TASK DIRECTIONS — Set down exactly the lines of the listing below, please, beginning with the first and ending with the line that holds "IC214: none -> NOT 74HC04 (in N_44, out N_42)".
(RECORDS FOR THE EXERCISE Opens)
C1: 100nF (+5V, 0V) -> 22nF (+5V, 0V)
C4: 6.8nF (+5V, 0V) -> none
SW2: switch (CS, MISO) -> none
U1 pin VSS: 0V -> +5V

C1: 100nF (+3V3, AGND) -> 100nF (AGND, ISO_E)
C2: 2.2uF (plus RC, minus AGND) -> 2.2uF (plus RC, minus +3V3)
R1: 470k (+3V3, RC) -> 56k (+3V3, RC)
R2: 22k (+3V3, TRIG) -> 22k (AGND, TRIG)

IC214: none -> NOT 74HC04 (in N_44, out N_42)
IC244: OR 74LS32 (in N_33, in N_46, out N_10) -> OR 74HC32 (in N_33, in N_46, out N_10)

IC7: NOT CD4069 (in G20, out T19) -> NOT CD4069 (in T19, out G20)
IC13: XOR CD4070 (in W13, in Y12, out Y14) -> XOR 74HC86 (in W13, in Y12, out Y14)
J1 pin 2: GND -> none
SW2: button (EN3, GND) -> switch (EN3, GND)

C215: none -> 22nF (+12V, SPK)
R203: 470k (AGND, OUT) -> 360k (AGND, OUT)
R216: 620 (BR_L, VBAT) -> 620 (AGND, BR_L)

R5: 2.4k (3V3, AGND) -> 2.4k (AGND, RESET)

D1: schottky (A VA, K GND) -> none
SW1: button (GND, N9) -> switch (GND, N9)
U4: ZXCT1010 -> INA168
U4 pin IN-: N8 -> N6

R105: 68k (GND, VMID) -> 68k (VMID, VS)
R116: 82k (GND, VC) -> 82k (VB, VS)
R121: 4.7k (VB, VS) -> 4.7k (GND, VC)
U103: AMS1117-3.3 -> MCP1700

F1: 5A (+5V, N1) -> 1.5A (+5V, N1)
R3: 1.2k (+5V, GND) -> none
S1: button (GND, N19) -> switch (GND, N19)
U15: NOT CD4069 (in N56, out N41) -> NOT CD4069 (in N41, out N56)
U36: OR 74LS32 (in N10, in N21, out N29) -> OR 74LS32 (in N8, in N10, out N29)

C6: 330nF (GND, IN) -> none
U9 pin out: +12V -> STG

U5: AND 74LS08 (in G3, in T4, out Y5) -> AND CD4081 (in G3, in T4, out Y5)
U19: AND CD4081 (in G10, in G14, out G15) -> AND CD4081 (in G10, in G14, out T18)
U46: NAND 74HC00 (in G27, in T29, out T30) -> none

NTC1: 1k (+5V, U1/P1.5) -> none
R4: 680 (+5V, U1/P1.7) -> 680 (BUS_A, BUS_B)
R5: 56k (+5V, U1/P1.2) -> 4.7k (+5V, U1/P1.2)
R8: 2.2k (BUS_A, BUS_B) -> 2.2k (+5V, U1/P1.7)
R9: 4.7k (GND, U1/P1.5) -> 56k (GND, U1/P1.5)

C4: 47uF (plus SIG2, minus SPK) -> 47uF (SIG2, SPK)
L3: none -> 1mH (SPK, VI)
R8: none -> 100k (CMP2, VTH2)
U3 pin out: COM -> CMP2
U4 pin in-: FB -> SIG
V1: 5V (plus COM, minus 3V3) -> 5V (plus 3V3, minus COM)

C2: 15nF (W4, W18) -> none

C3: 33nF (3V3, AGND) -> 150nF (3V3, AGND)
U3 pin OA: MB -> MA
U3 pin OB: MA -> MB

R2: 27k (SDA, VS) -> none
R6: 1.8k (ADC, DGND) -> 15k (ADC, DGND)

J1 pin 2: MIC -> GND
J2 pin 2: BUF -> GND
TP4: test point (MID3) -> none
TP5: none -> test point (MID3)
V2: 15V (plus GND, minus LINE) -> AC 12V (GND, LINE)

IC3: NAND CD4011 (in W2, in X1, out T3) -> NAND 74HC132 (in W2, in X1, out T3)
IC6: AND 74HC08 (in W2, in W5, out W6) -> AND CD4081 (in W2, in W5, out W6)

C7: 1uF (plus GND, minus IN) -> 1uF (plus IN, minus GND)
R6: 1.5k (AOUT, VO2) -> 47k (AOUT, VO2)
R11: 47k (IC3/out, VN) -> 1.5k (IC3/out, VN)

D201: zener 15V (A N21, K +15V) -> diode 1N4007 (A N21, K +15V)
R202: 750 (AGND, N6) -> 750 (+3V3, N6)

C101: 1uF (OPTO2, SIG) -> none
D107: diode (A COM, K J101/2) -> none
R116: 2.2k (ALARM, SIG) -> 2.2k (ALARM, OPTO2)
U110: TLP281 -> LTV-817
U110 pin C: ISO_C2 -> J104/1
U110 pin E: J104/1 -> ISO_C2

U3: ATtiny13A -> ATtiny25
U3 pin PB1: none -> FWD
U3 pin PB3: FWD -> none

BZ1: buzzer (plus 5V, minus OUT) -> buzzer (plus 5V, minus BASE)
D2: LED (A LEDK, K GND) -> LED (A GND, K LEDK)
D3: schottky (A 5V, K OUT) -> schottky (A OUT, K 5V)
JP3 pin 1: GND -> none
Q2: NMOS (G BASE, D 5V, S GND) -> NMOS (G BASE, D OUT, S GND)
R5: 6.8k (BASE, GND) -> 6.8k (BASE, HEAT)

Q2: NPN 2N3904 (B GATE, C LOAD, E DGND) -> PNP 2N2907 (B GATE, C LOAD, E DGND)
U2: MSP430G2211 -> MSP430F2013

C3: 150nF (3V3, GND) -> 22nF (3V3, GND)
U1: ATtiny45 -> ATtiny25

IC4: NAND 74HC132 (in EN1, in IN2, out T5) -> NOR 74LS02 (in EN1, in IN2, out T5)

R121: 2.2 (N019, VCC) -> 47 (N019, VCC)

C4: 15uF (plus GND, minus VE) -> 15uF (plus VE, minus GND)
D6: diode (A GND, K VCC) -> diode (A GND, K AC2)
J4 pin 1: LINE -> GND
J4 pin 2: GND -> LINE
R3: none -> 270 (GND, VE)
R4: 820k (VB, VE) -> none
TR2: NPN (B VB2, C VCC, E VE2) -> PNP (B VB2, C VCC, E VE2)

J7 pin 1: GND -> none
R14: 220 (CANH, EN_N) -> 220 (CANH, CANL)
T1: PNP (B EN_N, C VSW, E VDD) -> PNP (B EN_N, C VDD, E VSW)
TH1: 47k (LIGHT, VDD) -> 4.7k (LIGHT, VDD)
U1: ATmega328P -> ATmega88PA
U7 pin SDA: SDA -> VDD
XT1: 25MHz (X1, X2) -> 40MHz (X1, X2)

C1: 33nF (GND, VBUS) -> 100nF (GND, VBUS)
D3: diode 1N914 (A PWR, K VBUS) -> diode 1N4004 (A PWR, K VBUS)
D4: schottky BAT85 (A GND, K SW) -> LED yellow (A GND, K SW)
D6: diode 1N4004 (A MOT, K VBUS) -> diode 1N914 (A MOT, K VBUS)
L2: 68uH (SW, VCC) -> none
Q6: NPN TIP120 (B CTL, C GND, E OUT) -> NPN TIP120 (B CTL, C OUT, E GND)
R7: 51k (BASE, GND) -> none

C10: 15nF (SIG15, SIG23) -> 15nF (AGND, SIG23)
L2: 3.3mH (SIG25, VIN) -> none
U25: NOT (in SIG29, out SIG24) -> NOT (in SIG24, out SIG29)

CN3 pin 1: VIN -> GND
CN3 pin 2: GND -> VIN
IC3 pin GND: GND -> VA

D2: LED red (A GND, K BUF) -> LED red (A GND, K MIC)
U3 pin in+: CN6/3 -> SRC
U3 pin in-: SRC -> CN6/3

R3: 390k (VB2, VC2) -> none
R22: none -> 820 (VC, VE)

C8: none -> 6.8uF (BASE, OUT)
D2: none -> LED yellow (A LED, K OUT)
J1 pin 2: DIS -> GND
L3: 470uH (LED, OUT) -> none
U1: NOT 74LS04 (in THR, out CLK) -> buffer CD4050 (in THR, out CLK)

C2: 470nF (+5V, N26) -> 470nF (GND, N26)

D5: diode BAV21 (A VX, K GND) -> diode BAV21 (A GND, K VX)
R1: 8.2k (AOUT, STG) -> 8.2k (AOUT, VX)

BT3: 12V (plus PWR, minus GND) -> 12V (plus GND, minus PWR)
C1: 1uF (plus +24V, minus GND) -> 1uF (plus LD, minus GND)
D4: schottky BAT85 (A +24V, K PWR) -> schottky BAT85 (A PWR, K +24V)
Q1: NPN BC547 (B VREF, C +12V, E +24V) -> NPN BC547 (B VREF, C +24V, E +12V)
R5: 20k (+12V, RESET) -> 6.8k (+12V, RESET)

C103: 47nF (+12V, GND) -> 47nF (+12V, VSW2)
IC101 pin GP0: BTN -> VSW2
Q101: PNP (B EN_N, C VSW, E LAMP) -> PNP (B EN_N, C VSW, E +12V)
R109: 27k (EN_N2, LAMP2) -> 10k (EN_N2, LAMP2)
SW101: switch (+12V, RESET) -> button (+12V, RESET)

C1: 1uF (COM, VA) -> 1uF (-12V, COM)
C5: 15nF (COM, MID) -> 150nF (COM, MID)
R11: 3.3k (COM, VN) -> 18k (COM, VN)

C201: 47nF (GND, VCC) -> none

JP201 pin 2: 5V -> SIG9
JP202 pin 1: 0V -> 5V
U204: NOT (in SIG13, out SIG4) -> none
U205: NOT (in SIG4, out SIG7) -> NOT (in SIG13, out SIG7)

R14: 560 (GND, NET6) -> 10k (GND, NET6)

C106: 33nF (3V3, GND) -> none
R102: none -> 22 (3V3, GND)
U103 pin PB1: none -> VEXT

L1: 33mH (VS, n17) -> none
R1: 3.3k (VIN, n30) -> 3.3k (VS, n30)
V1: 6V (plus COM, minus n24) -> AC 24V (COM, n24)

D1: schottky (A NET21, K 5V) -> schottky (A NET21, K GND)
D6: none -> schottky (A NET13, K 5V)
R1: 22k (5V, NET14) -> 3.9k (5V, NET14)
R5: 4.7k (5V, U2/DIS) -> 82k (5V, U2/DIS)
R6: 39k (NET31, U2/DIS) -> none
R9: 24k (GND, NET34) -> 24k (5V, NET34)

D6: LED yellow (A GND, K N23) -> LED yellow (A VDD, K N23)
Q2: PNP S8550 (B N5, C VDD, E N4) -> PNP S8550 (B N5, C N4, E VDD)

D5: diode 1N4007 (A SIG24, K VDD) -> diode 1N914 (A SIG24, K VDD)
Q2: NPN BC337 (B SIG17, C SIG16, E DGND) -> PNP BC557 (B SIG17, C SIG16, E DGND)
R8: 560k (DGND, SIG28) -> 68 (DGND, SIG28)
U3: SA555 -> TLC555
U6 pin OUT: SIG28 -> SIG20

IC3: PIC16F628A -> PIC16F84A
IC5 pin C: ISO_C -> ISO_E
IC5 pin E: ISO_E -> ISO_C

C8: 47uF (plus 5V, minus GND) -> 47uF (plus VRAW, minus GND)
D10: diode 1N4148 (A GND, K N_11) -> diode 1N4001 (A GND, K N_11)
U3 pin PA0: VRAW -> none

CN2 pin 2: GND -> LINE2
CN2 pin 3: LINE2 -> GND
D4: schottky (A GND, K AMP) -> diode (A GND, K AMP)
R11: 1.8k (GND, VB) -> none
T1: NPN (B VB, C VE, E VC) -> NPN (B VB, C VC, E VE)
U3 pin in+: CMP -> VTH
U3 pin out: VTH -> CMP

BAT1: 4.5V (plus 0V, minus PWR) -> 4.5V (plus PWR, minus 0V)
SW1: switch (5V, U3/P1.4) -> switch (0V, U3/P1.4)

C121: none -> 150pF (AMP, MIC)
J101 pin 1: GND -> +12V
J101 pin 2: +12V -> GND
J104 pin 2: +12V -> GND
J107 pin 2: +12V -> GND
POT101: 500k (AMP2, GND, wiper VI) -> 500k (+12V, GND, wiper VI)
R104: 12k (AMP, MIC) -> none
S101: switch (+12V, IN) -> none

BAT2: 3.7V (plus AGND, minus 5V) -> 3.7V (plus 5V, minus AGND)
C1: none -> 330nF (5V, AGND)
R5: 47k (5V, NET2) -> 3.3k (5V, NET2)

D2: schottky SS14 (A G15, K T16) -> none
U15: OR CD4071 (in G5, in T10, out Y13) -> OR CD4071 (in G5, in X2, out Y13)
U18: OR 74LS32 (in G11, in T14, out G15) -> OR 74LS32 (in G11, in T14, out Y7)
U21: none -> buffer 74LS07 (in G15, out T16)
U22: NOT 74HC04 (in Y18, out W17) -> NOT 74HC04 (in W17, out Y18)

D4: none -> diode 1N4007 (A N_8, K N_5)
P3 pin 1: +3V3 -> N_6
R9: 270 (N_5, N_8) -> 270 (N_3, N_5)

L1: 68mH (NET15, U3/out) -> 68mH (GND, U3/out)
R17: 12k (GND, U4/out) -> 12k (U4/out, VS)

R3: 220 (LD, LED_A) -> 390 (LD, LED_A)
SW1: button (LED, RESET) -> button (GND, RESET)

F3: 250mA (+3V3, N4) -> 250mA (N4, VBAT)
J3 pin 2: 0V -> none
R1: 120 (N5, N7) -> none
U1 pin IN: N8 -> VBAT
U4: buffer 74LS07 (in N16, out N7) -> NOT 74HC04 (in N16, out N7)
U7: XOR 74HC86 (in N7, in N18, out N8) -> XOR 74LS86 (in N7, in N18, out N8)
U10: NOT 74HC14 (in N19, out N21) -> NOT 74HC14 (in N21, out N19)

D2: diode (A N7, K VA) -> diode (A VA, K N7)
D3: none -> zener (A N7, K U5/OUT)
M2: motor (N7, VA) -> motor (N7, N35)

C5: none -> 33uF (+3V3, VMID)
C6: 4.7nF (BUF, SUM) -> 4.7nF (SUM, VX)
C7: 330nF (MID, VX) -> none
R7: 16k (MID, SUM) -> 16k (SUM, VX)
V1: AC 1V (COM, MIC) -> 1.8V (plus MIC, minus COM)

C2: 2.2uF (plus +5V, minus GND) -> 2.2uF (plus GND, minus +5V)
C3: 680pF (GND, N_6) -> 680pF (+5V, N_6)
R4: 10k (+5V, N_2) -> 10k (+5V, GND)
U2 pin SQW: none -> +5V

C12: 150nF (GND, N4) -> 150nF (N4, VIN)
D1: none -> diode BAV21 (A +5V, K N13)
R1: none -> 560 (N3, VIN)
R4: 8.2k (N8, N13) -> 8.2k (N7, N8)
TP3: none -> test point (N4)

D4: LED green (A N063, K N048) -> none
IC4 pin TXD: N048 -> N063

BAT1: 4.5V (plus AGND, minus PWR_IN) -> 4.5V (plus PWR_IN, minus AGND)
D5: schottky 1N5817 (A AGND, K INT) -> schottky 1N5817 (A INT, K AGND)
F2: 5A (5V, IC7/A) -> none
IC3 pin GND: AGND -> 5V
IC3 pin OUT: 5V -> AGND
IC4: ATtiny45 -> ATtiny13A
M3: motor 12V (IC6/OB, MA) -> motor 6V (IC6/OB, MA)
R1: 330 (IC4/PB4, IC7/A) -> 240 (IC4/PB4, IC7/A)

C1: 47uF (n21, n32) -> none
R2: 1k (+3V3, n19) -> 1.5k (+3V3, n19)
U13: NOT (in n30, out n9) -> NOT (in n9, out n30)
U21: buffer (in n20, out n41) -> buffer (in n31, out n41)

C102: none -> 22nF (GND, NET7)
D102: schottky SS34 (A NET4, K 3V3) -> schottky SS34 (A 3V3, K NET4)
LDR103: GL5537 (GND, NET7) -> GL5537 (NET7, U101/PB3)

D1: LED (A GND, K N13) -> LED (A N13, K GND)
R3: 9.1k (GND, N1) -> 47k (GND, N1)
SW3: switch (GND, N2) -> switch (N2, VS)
(RECORDS FOR THE EXERCISE Closes)
TASK SOLUTION —
C1: 100nF (+5V, 0V) -> 22nF (+5V, 0V)
C4: 6.8nF (+5V, 0V) -> none
SW2: switch (CS, MISO) -> none
U1 pin VSS: 0V -> +5V

C1: 100nF (+3V3, AGND) -> 100nF (AGND, ISO_E)
C2: 2.2uF (plus RC, minus AGND) -> 2.2uF (plus RC, minus +3V3)
R1: 470k (+3V3, RC) -> 56k (+3V3, RC)
R2: 22k (+3V3, TRIG) -> 22k (AGND, TRIG)

IC214: none -> NOT 74HC04 (in N_44, out N_42)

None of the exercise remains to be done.